**INFORMATION SUPPLIED:**
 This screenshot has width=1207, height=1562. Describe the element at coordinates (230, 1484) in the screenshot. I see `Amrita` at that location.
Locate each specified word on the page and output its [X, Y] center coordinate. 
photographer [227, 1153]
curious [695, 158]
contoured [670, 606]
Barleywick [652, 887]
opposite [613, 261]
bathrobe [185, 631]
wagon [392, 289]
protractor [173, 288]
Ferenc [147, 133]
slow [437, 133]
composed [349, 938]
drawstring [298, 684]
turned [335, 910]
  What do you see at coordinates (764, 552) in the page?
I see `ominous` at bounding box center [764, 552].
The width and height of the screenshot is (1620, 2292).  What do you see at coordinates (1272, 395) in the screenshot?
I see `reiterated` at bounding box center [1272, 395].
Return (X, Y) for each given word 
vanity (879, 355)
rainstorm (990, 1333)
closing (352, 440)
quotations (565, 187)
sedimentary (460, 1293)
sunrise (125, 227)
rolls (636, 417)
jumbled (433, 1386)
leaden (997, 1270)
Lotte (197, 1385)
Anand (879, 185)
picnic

**TASK:**
Present every item above as a numbered list, one line per entry, with blank lines dropped.

**FINAL ANSWER:**
1.  This screenshot has width=1207, height=1562. Describe the element at coordinates (230, 1484) in the screenshot. I see `Amrita` at that location.
2. Locate each specified word on the page and output its [X, Y] center coordinate. 
3. photographer [227, 1153]
4. curious [695, 158]
5. contoured [670, 606]
6. Barleywick [652, 887]
7. opposite [613, 261]
8. bathrobe [185, 631]
9. wagon [392, 289]
10. protractor [173, 288]
11. Ferenc [147, 133]
12. slow [437, 133]
13. composed [349, 938]
14. drawstring [298, 684]
15. turned [335, 910]
16.   What do you see at coordinates (764, 552) in the page?
17. I see `ominous` at bounding box center [764, 552].
18. The width and height of the screenshot is (1620, 2292).  What do you see at coordinates (1272, 395) in the screenshot?
19. I see `reiterated` at bounding box center [1272, 395].
20. Return (X, Y) for each given word 
21. vanity (879, 355)
22. rainstorm (990, 1333)
23. closing (352, 440)
24. quotations (565, 187)
25. sedimentary (460, 1293)
26. sunrise (125, 227)
27. rolls (636, 417)
28. jumbled (433, 1386)
29. leaden (997, 1270)
30. Lotte (197, 1385)
31. Anand (879, 185)
32. picnic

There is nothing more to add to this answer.